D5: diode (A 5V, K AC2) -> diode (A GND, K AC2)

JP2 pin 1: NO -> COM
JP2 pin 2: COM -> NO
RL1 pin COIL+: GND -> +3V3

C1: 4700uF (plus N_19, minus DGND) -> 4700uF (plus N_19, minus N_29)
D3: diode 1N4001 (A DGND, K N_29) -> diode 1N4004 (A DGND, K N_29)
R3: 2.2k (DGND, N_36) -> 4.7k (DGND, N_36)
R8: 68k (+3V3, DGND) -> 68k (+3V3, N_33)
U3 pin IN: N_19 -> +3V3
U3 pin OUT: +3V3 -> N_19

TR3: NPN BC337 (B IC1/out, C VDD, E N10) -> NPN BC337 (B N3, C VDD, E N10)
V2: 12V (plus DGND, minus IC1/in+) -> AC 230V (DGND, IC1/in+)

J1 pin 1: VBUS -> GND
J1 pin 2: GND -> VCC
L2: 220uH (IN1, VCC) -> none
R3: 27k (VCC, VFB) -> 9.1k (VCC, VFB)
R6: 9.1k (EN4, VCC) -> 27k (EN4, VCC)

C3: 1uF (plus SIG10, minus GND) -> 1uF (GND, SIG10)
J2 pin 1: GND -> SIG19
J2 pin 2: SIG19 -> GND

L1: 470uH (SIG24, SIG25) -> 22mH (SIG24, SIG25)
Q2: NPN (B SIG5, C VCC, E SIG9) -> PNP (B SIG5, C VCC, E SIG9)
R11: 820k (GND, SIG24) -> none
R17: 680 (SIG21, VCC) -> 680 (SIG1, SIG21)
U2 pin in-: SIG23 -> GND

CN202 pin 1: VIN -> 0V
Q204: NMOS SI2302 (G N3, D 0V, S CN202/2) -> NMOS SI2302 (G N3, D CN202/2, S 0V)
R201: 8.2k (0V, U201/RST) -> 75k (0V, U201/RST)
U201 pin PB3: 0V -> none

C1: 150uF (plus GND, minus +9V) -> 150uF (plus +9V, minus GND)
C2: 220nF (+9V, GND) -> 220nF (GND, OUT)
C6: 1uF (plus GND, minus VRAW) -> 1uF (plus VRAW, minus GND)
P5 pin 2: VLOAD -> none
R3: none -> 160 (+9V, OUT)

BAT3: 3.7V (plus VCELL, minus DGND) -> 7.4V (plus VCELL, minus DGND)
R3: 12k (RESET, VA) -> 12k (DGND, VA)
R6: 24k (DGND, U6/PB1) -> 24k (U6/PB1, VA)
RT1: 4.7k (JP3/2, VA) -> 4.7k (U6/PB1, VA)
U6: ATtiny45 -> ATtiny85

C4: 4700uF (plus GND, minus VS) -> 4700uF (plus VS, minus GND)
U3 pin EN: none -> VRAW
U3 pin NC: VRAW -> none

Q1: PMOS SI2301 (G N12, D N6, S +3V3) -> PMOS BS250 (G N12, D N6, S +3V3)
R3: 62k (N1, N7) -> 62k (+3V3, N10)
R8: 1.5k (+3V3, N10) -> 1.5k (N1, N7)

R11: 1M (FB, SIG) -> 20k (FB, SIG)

__TRY IT__
Extract the lines of the preceding material that run from the line with "C4: 4700uF (plus" through the line with "R8: 1.5k (+3V3, N10) -> 1.5k (N1, N7)", inclusive, reproducing them exactly and adding nothing.

__SOLUTION FOR THIS EXERCISE__
C4: 4700uF (plus GND, minus VS) -> 4700uF (plus VS, minus GND)
U3 pin EN: none -> VRAW
U3 pin NC: VRAW -> none

Q1: PMOS SI2301 (G N12, D N6, S +3V3) -> PMOS BS250 (G N12, D N6, S +3V3)
R3: 62k (N1, N7) -> 62k (+3V3, N10)
R8: 1.5k (+3V3, N10) -> 1.5k (N1, N7)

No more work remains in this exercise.